*Activity:* Pick out each line of the records that includes the string "minus", and copy it.

*Data extract:*
+===+
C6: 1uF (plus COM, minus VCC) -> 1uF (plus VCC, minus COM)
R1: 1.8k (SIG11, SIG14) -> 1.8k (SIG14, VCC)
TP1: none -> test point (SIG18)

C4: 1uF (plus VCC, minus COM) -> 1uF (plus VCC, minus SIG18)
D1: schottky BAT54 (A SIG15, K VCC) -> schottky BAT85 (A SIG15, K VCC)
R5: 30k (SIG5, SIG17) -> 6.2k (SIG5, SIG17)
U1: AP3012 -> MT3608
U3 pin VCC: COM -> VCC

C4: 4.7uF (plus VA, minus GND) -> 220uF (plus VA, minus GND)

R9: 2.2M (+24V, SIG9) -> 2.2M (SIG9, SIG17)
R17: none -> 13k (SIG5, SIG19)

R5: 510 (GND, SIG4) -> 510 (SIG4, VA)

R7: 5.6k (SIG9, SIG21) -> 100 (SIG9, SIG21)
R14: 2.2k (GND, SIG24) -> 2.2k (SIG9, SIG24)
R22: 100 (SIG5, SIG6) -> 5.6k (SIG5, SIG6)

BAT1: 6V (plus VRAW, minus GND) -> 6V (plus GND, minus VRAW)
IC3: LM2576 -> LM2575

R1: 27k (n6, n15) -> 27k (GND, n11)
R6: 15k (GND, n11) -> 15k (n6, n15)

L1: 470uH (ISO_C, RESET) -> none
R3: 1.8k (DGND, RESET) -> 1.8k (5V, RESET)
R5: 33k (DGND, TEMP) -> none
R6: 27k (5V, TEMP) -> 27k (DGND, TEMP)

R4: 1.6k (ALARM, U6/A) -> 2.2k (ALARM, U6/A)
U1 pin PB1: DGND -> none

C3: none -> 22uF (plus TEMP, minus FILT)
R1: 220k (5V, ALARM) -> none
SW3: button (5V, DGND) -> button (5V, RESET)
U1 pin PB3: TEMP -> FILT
+===+
*Output below:*
C6: 1uF (plus COM, minus VCC) -> 1uF (plus VCC, minus COM)
C4: 1uF (plus VCC, minus COM) -> 1uF (plus VCC, minus SIG18)
C4: 4.7uF (plus VA, minus GND) -> 220uF (plus VA, minus GND)
BAT1: 6V (plus VRAW, minus GND) -> 6V (plus GND, minus VRAW)
C3: none -> 22uF (plus TEMP, minus FILT)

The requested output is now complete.